**YOUR GOAL:**
There is a line containing "J2 pin 2: GND -> N13" in the records below. Repeat it and every line after it, exactly, through the final line, but no pictures.

Before-and-after change records:
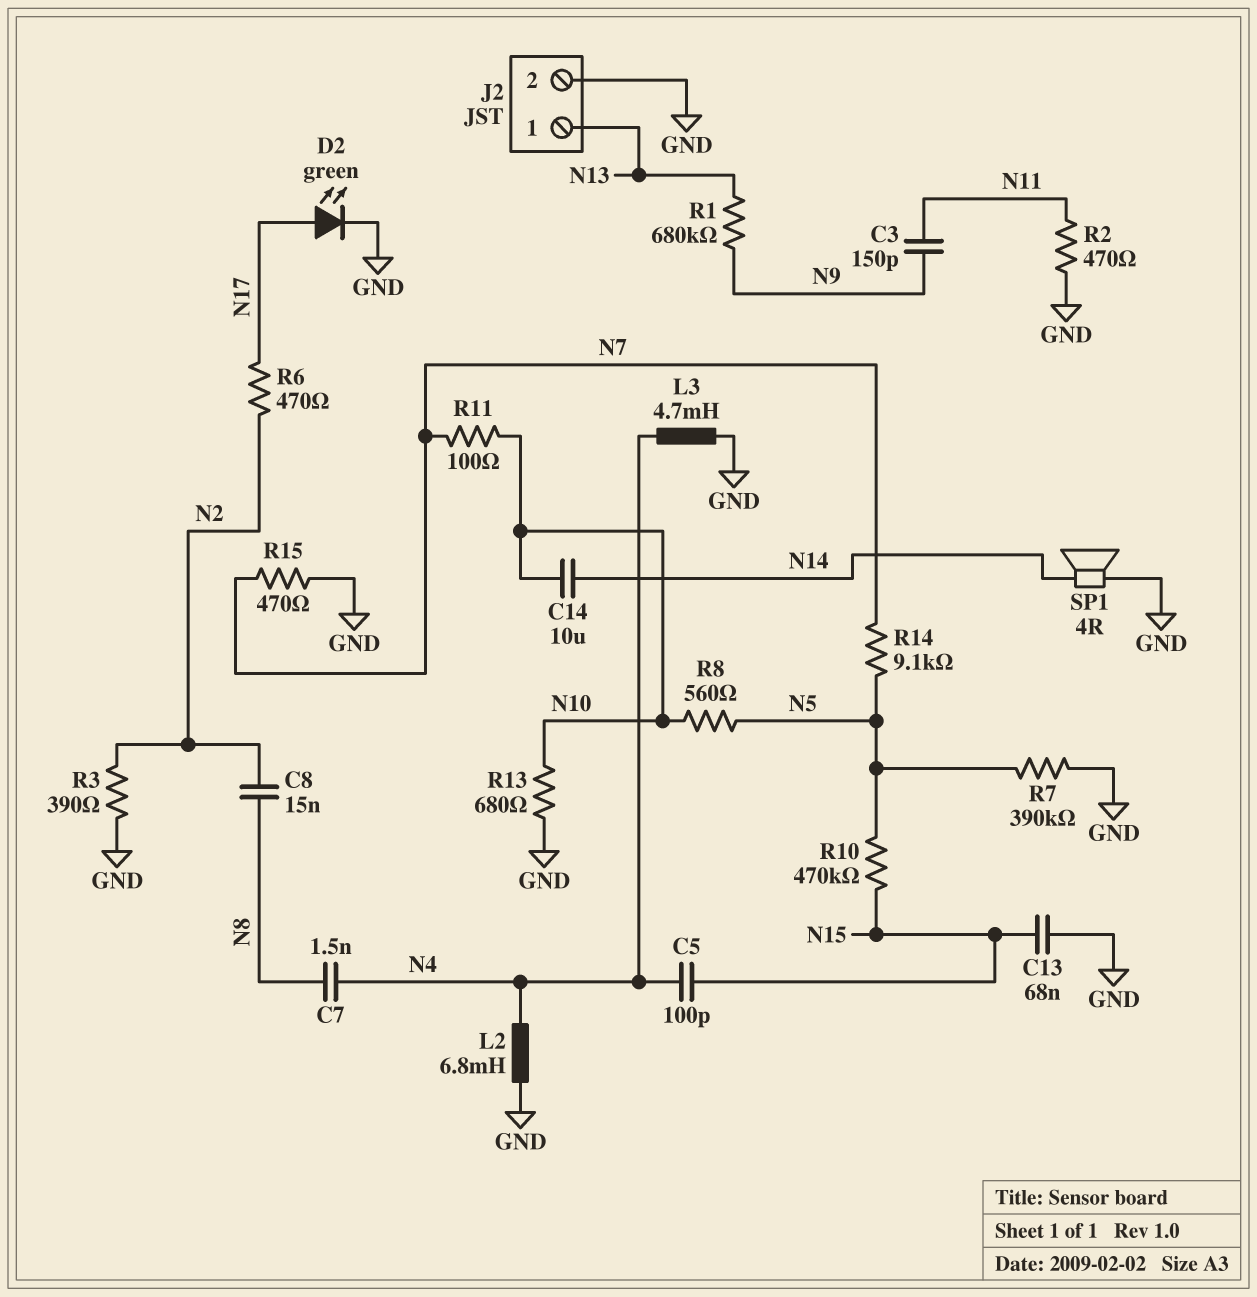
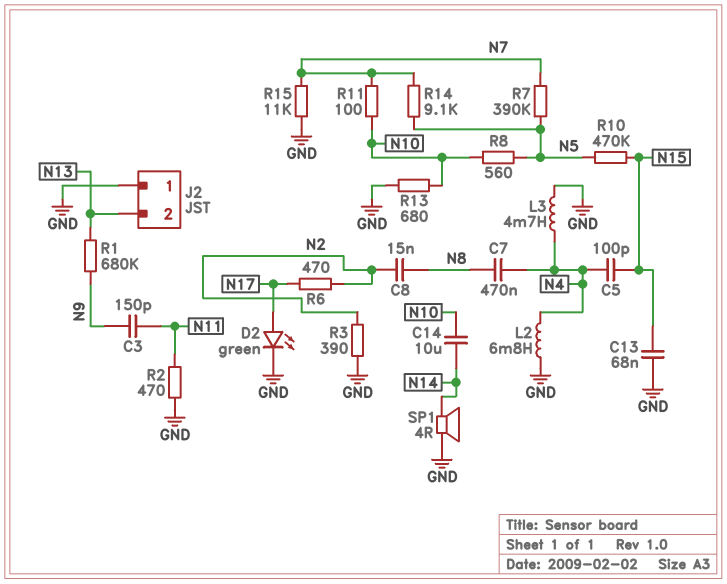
C7: 1.5nF (N4, N8) -> 470nF (N4, N8)
J2 pin 1: N13 -> GND
J2 pin 2: GND -> N13
R7: 390k (GND, N5) -> 390k (N5, N7)
R15: 470 (GND, N7) -> 11k (GND, N7)

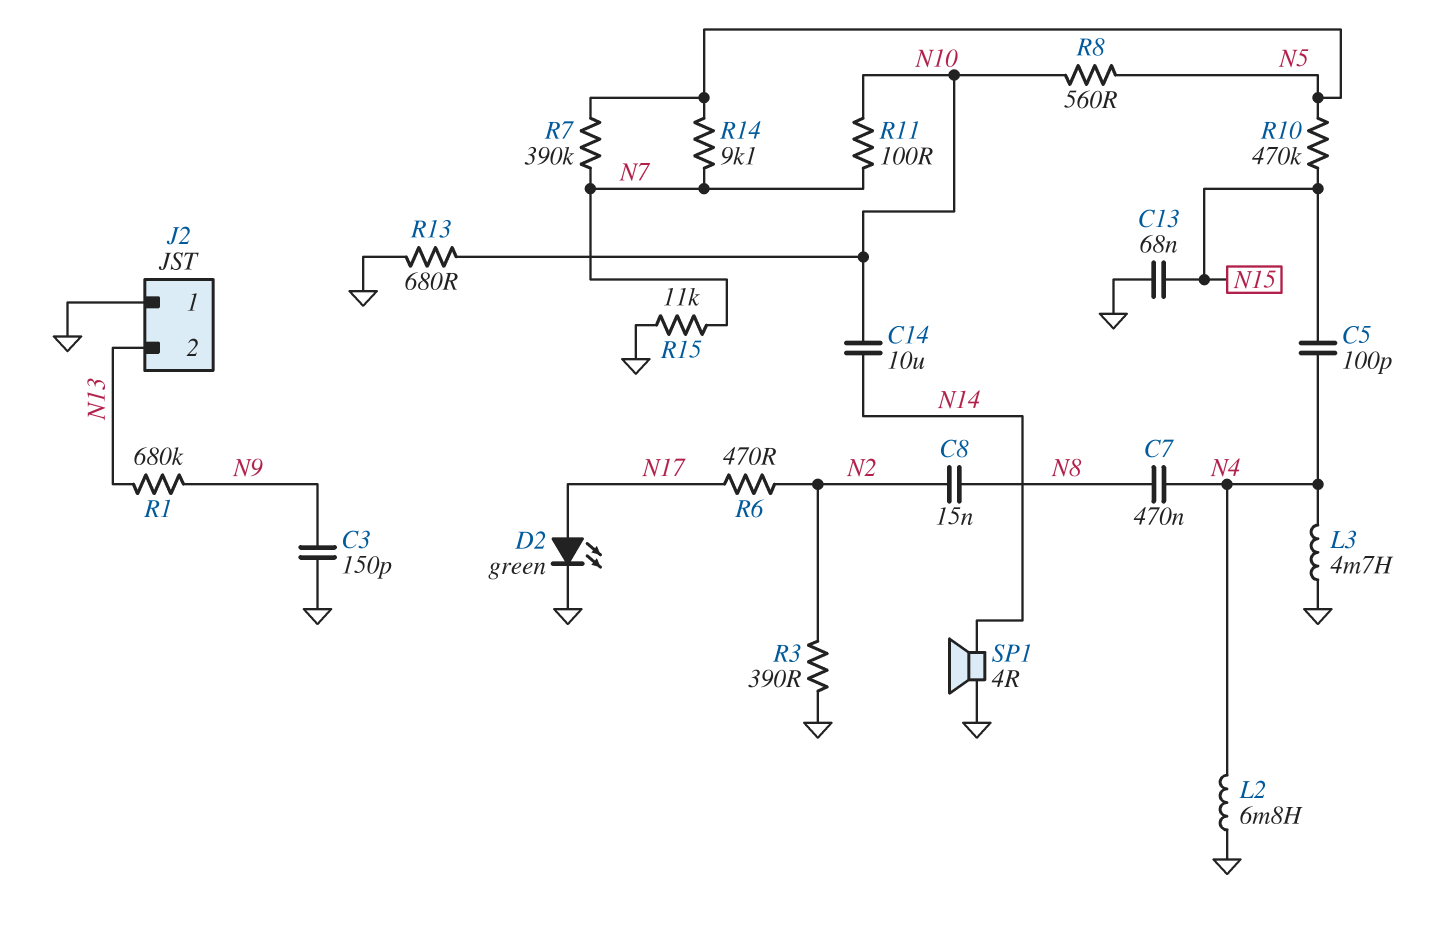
C3: 150pF (N9, N11) -> 150pF (GND, N9)
R2: 470 (GND, N11) -> none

**OUTPUT FOR THIS TASK:**
J2 pin 2: GND -> N13
R7: 390k (GND, N5) -> 390k (N5, N7)
R15: 470 (GND, N7) -> 11k (GND, N7)

C3: 150pF (N9, N11) -> 150pF (GND, N9)
R2: 470 (GND, N11) -> none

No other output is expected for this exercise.